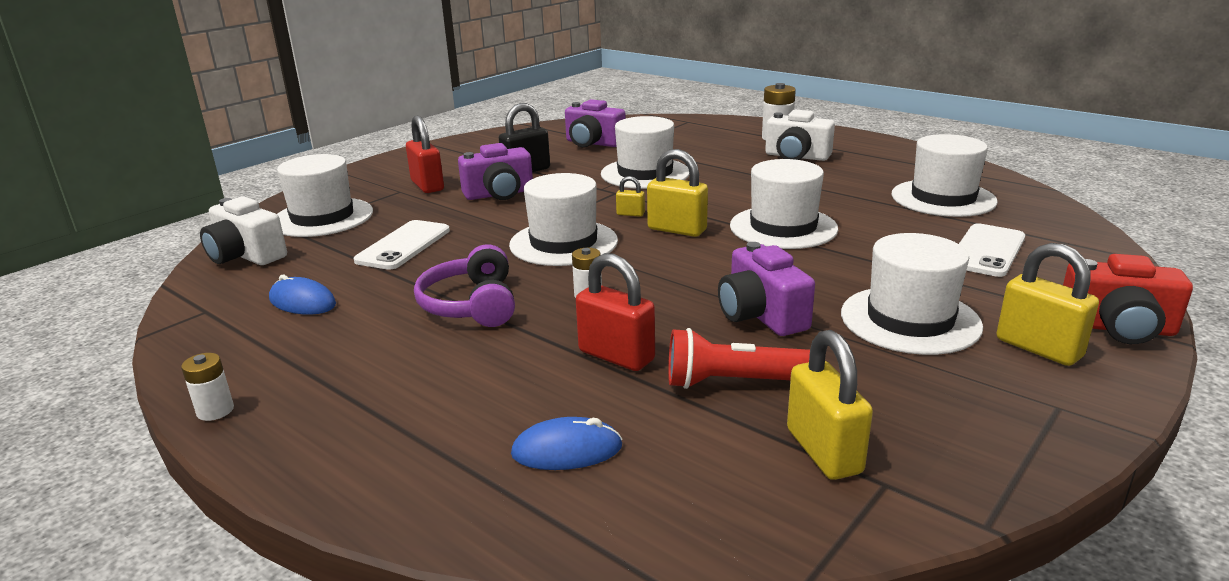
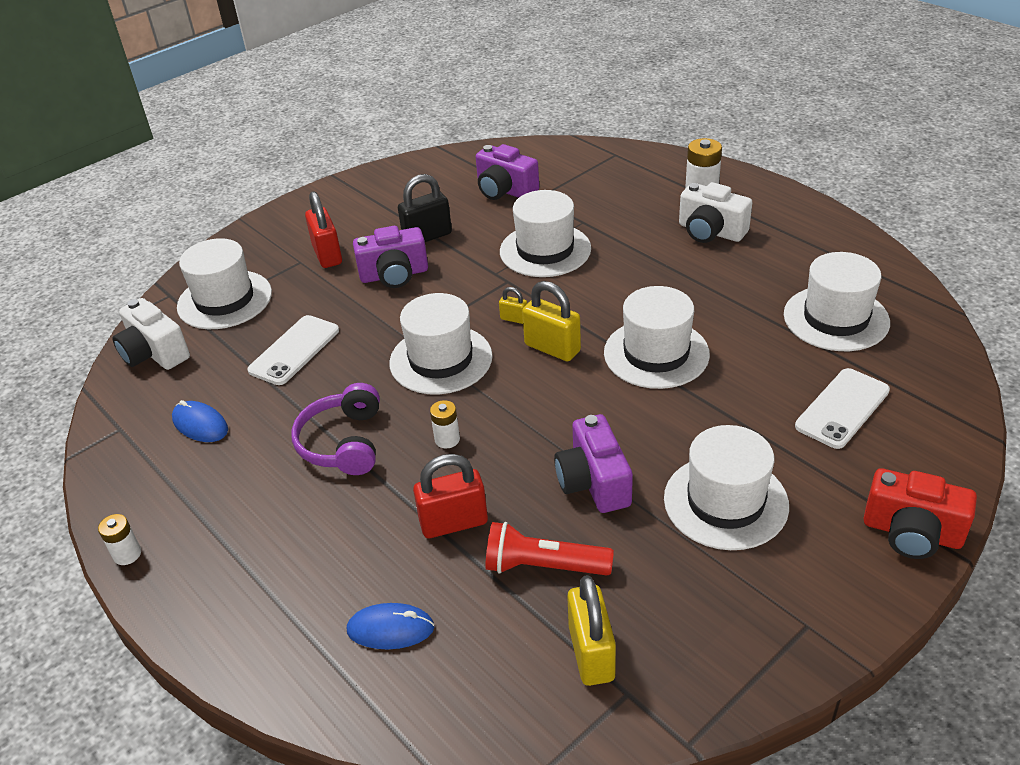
camera: 10 degrees right, 15 degrees up
(616, 356) = (454, 523): red padlock -> red padlock turned 60 degrees counterclockwise
(1038, 348) = (825, 551): yellow padlock -> none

[Problem]
Retype, exactly and only, the lines running from the one with "(616, 356) = (454, 523): red" through the final line of the listing above.

[Result below]
(616, 356) = (454, 523): red padlock -> red padlock turned 60 degrees counterclockwise
(1038, 348) = (825, 551): yellow padlock -> none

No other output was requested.